### Required work
Which lines of the data below contain "orange"? Please show them all.

### Available data
"""

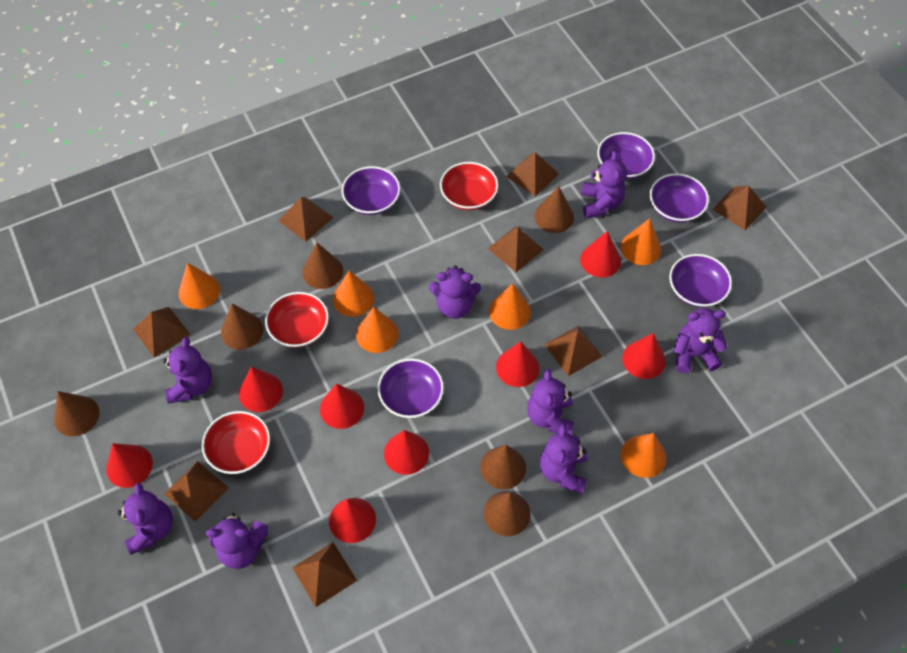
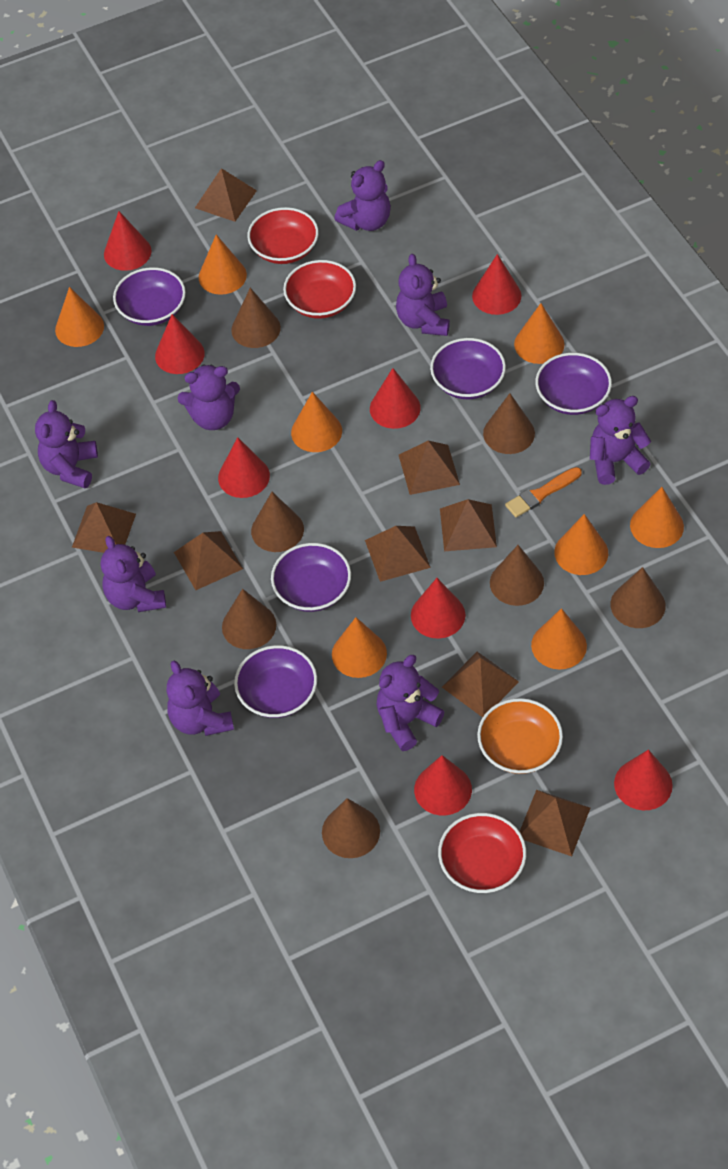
brown cone: 6 -> 7
orange bowl: 0 -> 1
orange brush: 0 -> 1
orange cone: 6 -> 8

"""

### Response area
orange bowl: 0 -> 1
orange brush: 0 -> 1
orange cone: 6 -> 8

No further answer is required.